*TASK MATERIAL:*
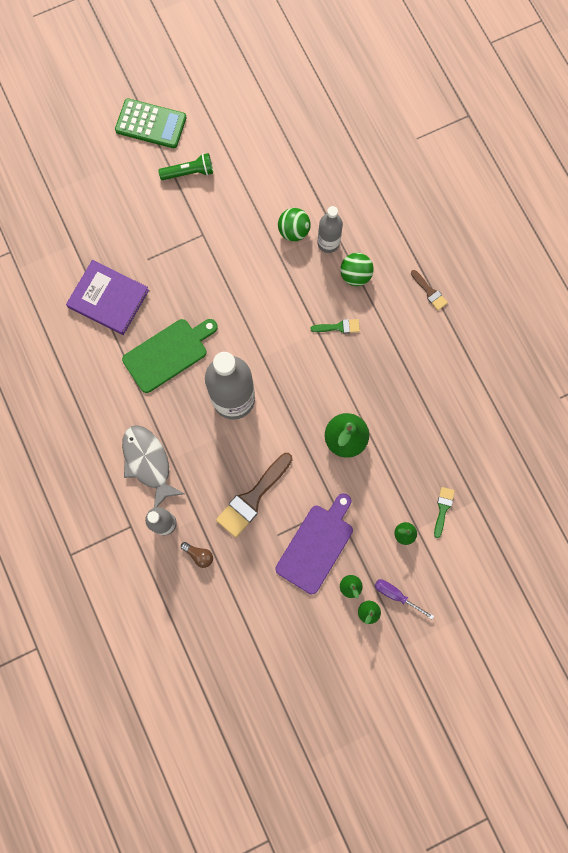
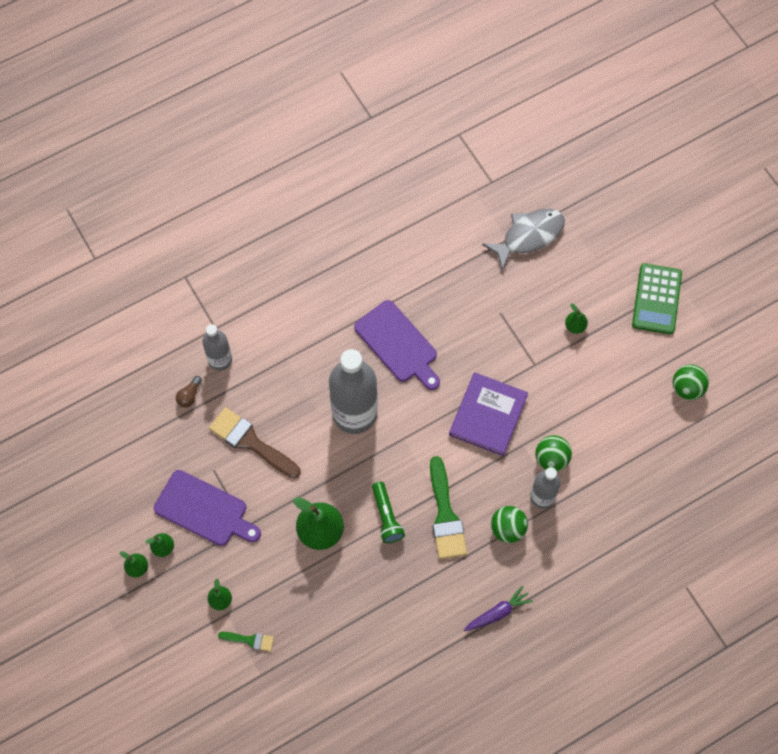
camera: 85 degrees right, 10 degrees down
purple book [66,260,149,335] -> purple book moved to [449,372,528,456]
green cutting board [122,319,218,393] -> purple cutting board [354,300,440,390]
grey fish [122,425,185,508] -> grey fish moved to [482,209,565,271]
green flashlight [158,153,213,180] -> green flashlight moved to [372,482,405,543]
green brush [311,319,360,334] -> green brush [430,456,467,559], size x1.95
purple screwdriver [374,579,434,619] -> none
brown brush [411,270,448,310] -> purple carrot [464,586,533,632]
none -> green pear [565,303,588,334]
none -> green ball [673,365,709,400]

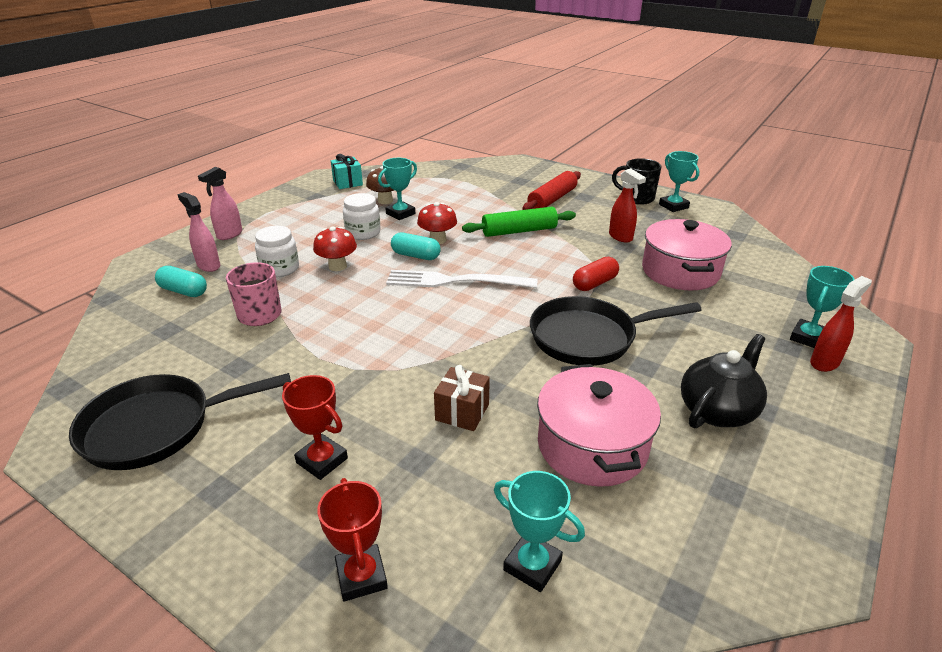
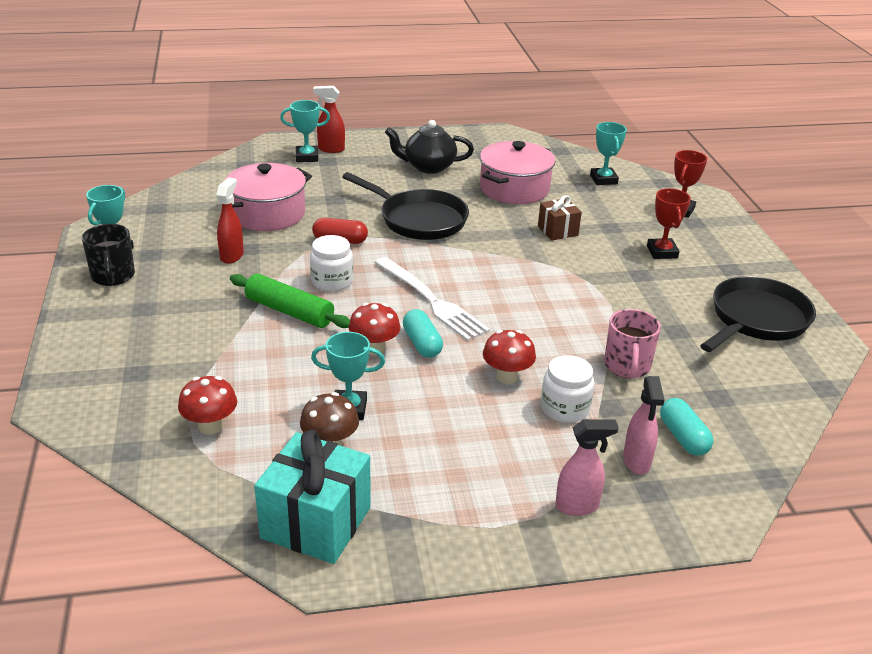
camera: 135 degrees left, 0 degrees up
black pan [69,373,291,470] -> black pan turned 75 degrees counterclockwise [700,276,816,352]
turquoise gift [331,154,363,189] -> turquoise gift [254,430,371,564], size x1.79
white jar [343,193,381,240] -> white jar moved to [310,235,353,292]
red rolling pin [522,171,581,210] -> none
none -> red mushroom [178,376,237,435]

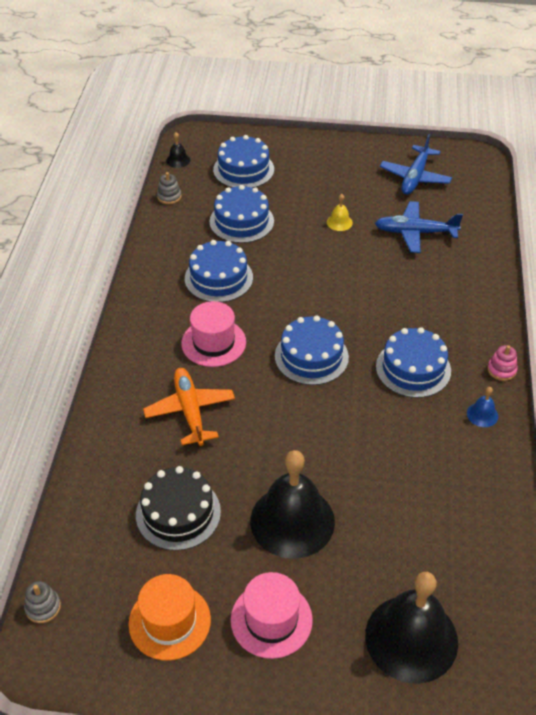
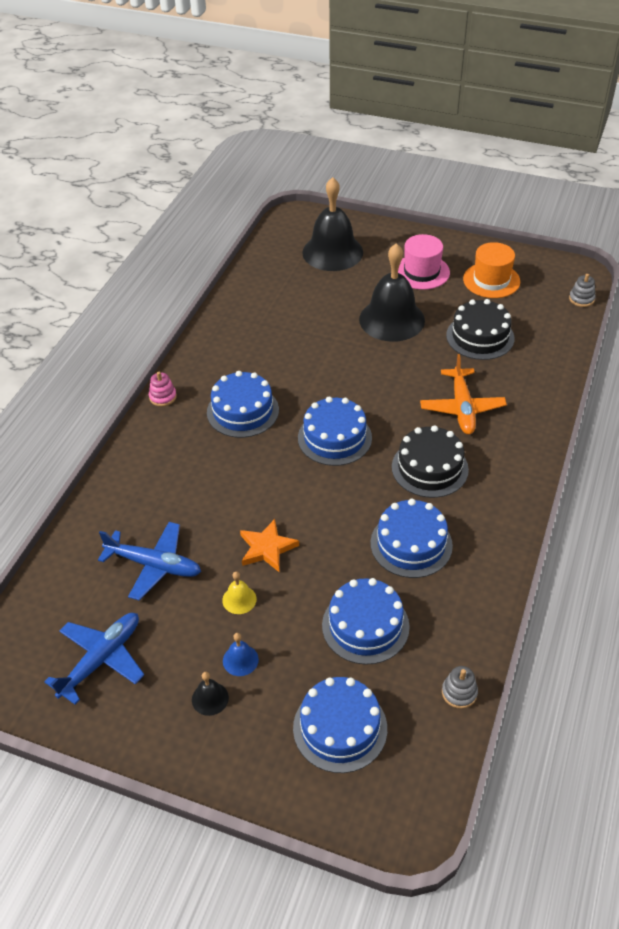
camera: 165 degrees left, 0 degrees up
black bell [166,132,190,168] -> black bell moved to [192,672,229,716]
pink hat [181,301,246,367] -> black cake [392,425,469,498]
blue bell [467,387,498,427] -> blue bell moved to [223,633,259,676]
none -> orange star [240,519,299,572]

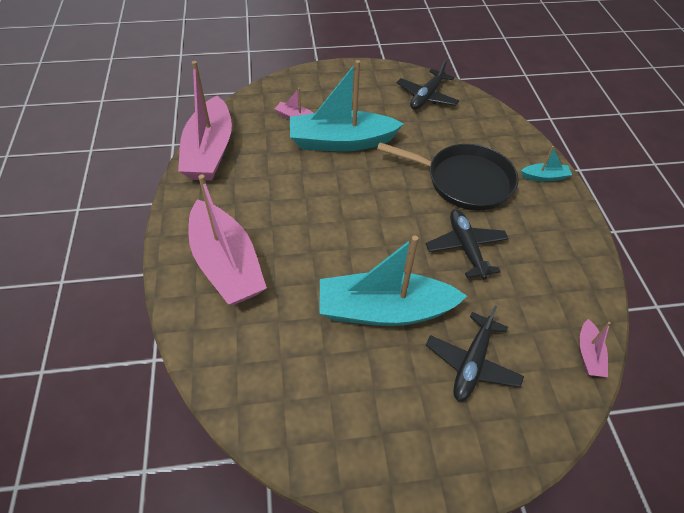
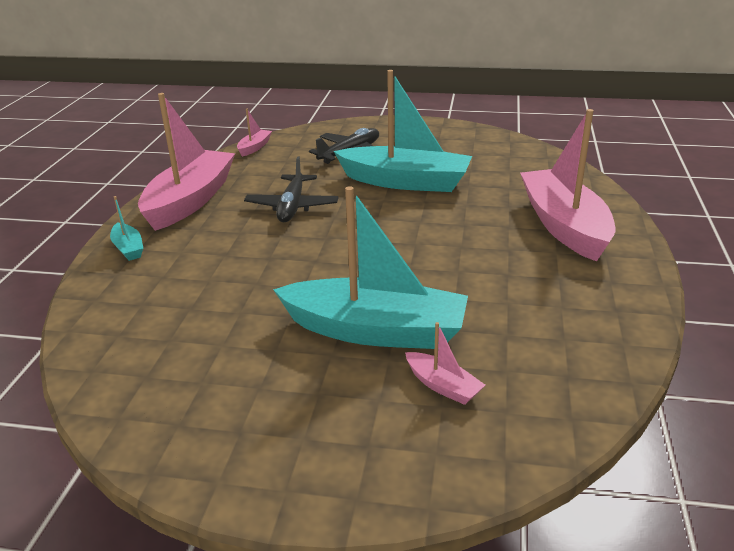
camera: 160 degrees left, 20 degrees down
pink boat [178,61,232,181] -> pink boat moved to [138,93,235,231]
black pan [377,142,518,211] -> none
black plane [397,60,459,110] -> none
turquoise boat [521,146,572,182] -> turquoise boat turned 135 degrees counterclockwise [110,196,143,261]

*DESCRIPTION OF THE TASK:* Begin at the line containing "black pan [69,373,291,470]" and stop at the last line of the data. Repeat only those lines, exactly, and leave out the pictures.

*RESULT FOR THIS TASK:*
black pan [69,373,291,470] -> black pan turned 75 degrees counterclockwise [700,276,816,352]
turquoise gift [331,154,363,189] -> turquoise gift [254,430,371,564], size x1.79
white jar [343,193,381,240] -> white jar moved to [310,235,353,292]
red rolling pin [522,171,581,210] -> none
none -> red mushroom [178,376,237,435]

camera: 165 degrees left, 0 degrees up
black bell [166,132,190,168] -> black bell moved to [192,672,229,716]
pink hat [181,301,246,367] -> black cake [392,425,469,498]
blue bell [467,387,498,427] -> blue bell moved to [223,633,259,676]
none -> orange star [240,519,299,572]

camera: 160 degrees left, 20 degrees down
pink boat [178,61,232,181] -> pink boat moved to [138,93,235,231]
black pan [377,142,518,211] -> none
black plane [397,60,459,110] -> none
turquoise boat [521,146,572,182] -> turquoise boat turned 135 degrees counterclockwise [110,196,143,261]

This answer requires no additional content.